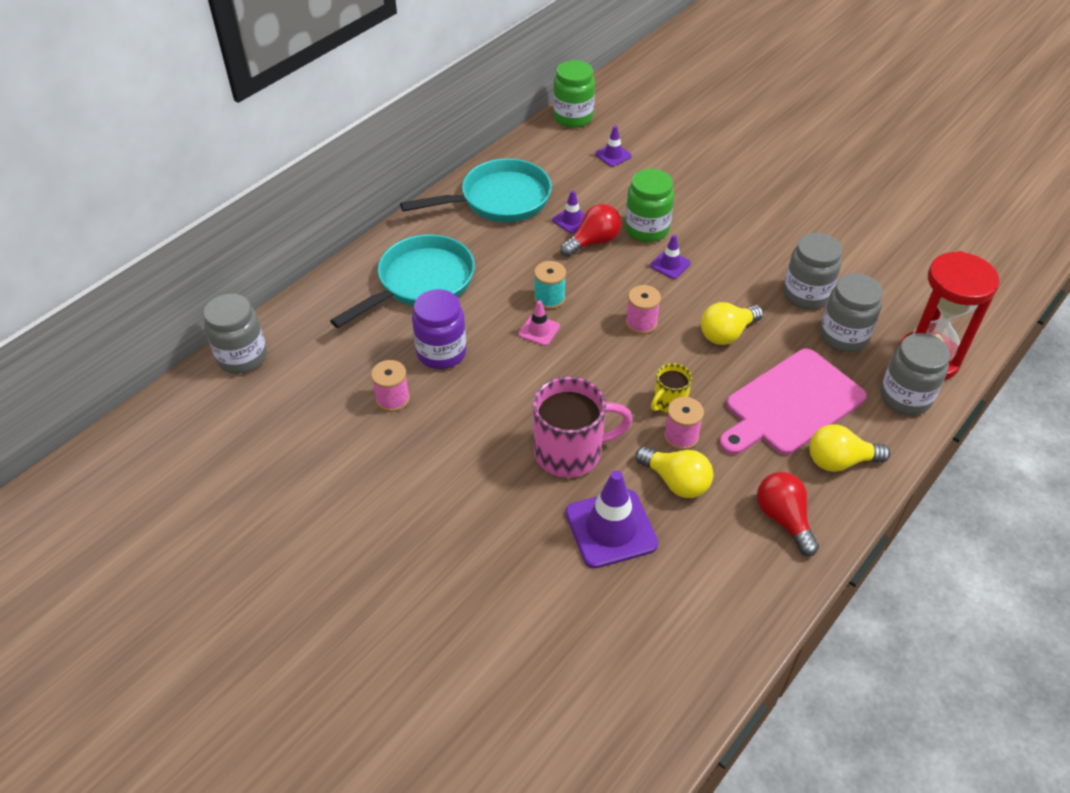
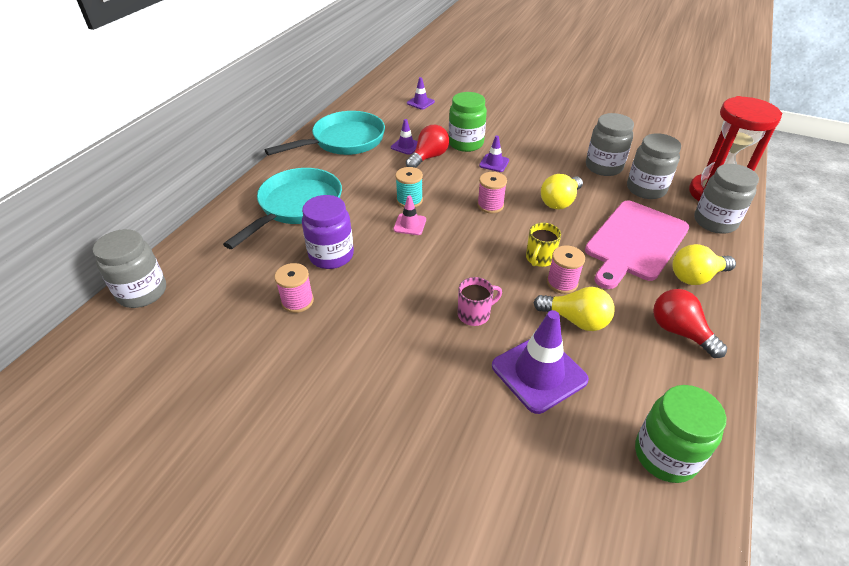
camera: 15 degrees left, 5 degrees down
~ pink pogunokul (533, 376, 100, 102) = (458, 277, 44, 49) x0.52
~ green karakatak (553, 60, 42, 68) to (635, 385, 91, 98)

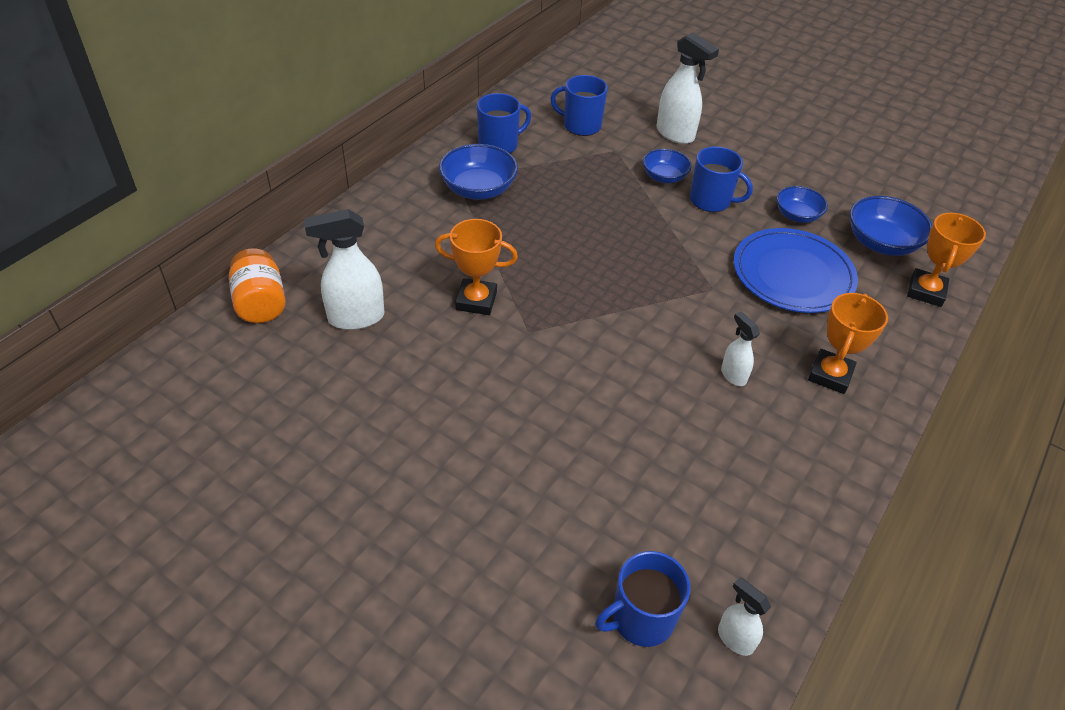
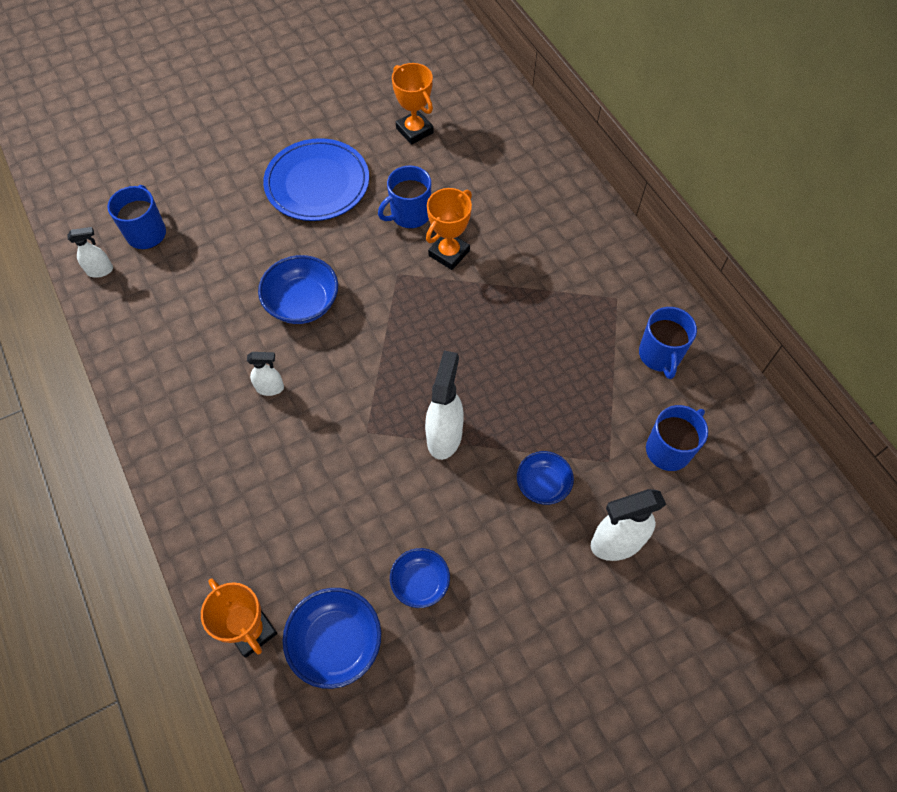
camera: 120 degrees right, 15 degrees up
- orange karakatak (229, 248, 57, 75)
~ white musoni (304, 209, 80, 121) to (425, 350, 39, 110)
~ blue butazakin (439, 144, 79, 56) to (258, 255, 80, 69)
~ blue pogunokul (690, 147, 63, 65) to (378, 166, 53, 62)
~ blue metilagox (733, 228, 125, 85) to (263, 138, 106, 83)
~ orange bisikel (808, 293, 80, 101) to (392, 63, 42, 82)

§

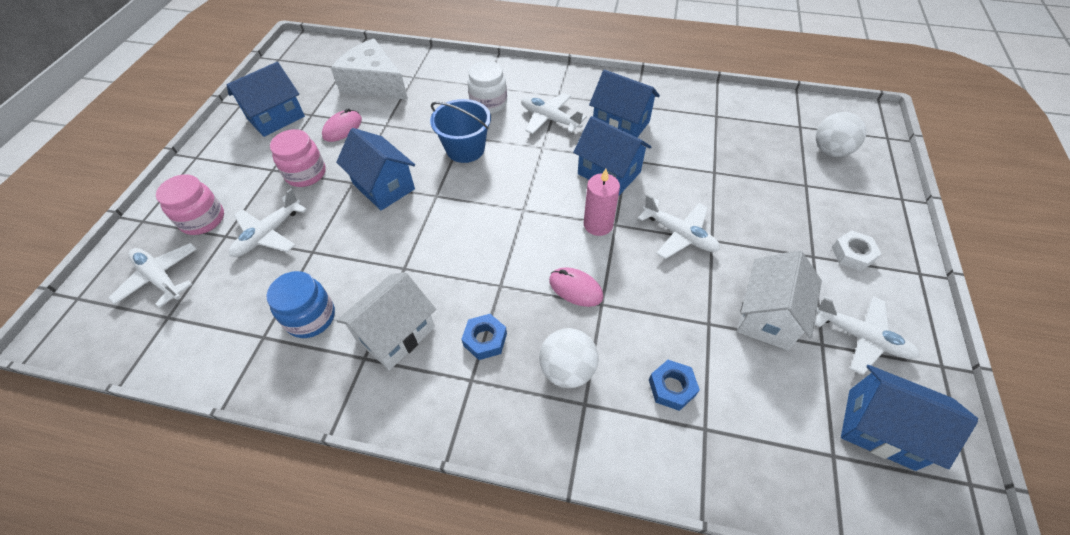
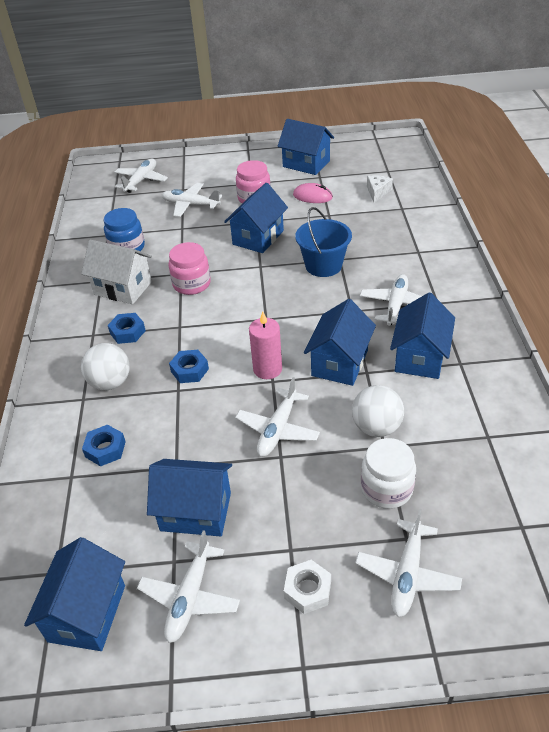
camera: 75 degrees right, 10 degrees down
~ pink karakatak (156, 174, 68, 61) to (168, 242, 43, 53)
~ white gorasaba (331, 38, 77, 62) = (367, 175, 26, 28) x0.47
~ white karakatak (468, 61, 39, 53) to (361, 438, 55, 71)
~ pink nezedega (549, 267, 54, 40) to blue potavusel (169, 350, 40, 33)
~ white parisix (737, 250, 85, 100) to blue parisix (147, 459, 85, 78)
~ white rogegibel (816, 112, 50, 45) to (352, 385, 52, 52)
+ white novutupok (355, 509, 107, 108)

§

## WHAT THIS TASK INVOLVES
What is needed is an exact copy of the lines above, from the one containing "camera: 15 degrees left, 5 degrees down" through the one containing "44, 49) x0.52", with nothing added.

## SOLUTION TO THIS EXERCISE
camera: 15 degrees left, 5 degrees down
~ pink pogunokul (533, 376, 100, 102) = (458, 277, 44, 49) x0.52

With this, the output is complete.